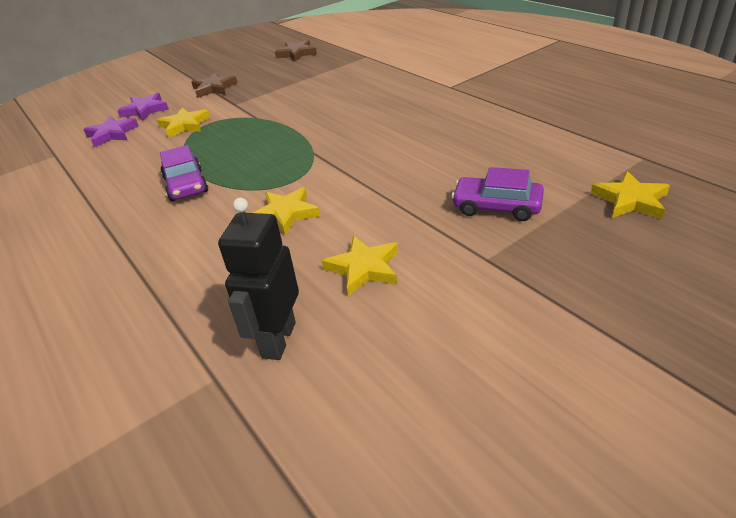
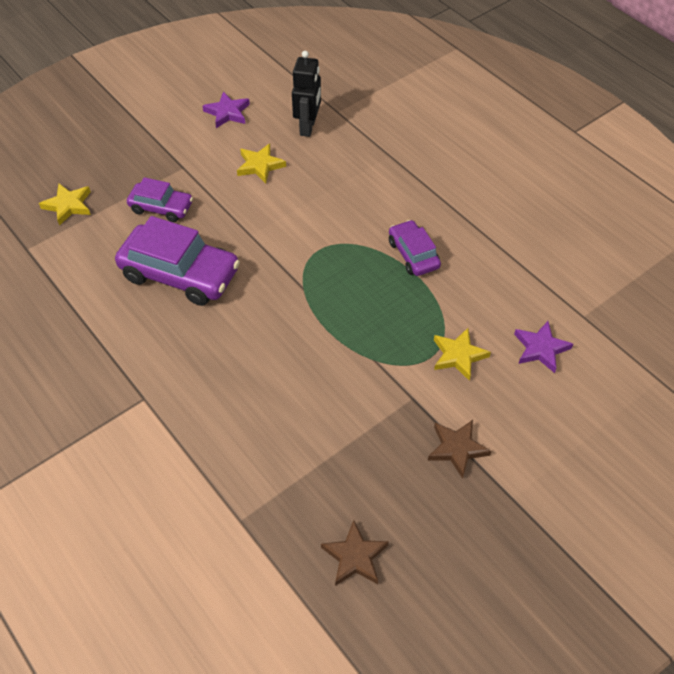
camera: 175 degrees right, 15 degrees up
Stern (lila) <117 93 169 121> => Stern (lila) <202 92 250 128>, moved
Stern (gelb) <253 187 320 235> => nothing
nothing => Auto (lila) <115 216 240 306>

» **Problem description**: Within the data above, filter for lines containing the word "lila" and copy each one.

» **Output of the task**:
Stern (lila) <117 93 169 121> => Stern (lila) <202 92 250 128>, moved
nothing => Auto (lila) <115 216 240 306>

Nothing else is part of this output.